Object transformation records
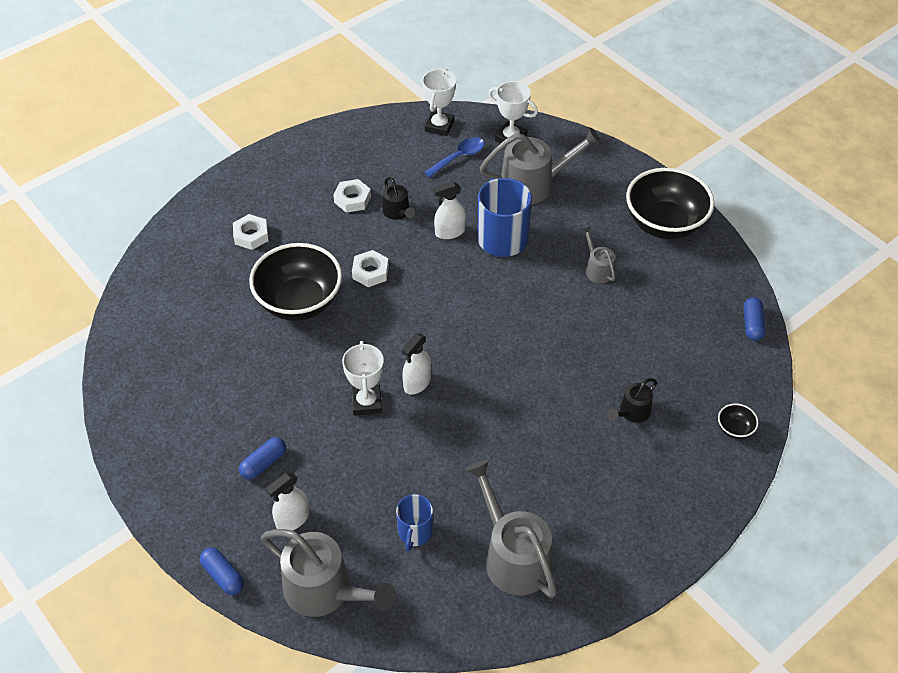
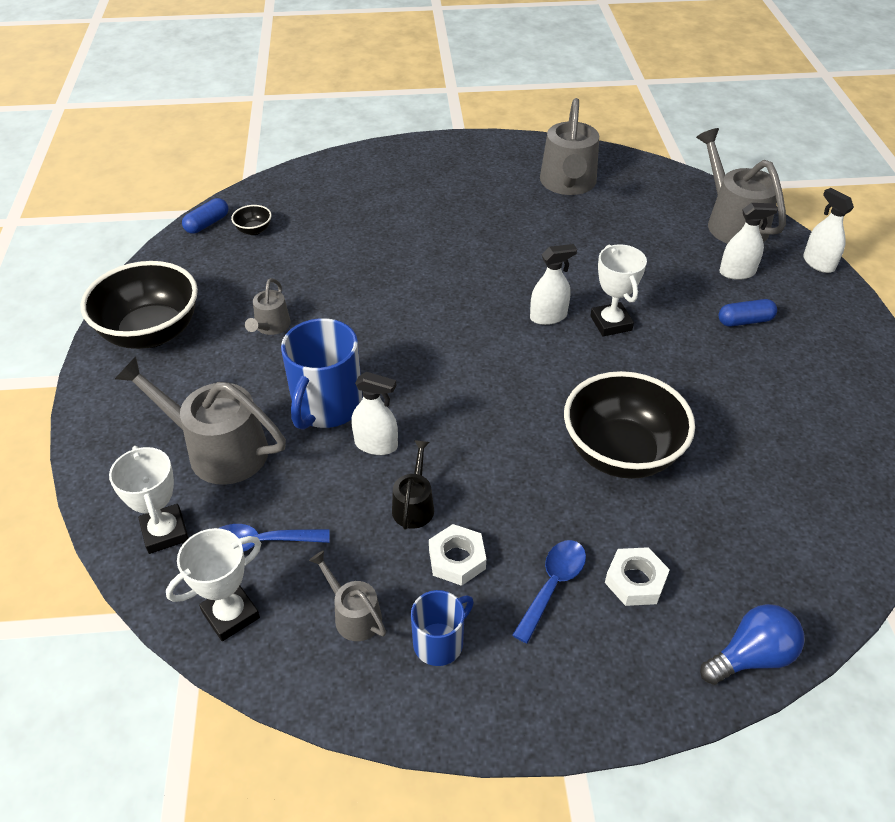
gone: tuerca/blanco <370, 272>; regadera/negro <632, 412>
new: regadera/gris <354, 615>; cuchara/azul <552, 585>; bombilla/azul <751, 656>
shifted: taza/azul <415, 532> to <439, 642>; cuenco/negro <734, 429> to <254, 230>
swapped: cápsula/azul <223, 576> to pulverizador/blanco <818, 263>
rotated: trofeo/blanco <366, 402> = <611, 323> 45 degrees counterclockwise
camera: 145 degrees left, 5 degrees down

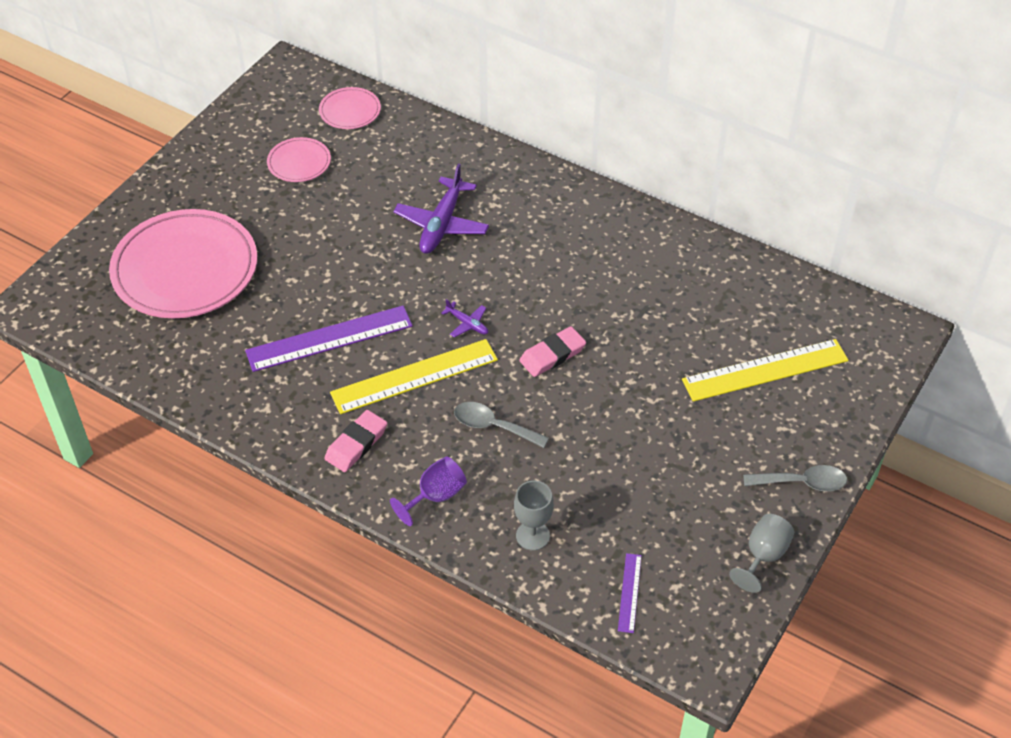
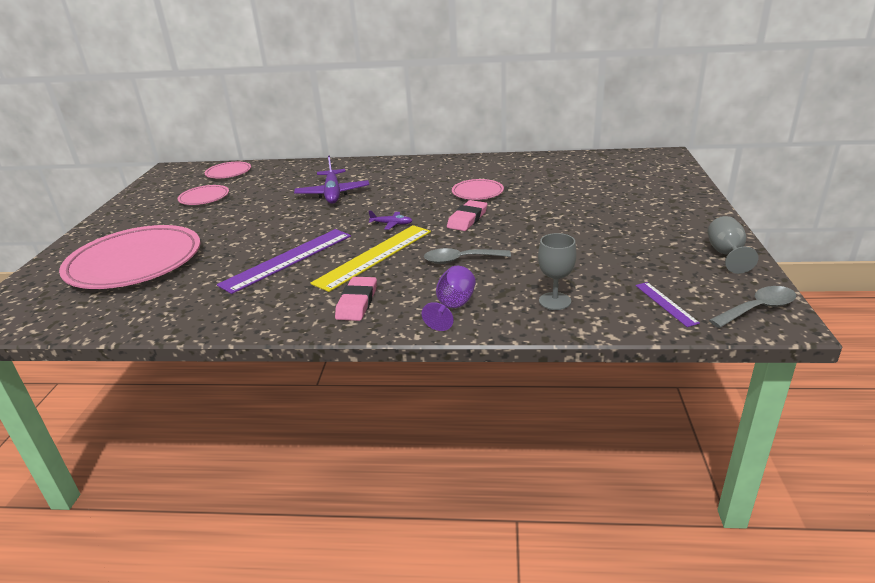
gone: regla/amarillo <765, 370>
new: plato/rosa <477, 192>
shifted: cuchara/gris <802, 483> to <758, 309>
camera: 25 degrees left, 20 degrees down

#### WHAT TO PRODUCE
Set down the entries exactly as they appear, with every picture left out.

#### REPLY TO THE TASK
gone: tuerca/blanco <370, 272>; regadera/negro <632, 412>
new: regadera/gris <354, 615>; cuchara/azul <552, 585>; bombilla/azul <751, 656>
shifted: taza/azul <415, 532> to <439, 642>; cuenco/negro <734, 429> to <254, 230>
swapped: cápsula/azul <223, 576> to pulverizador/blanco <818, 263>
rotated: trofeo/blanco <366, 402> = <611, 323> 45 degrees counterclockwise
camera: 145 degrees left, 5 degrees down

gone: regla/amarillo <765, 370>
new: plato/rosa <477, 192>
shifted: cuchara/gris <802, 483> to <758, 309>
camera: 25 degrees left, 20 degrees down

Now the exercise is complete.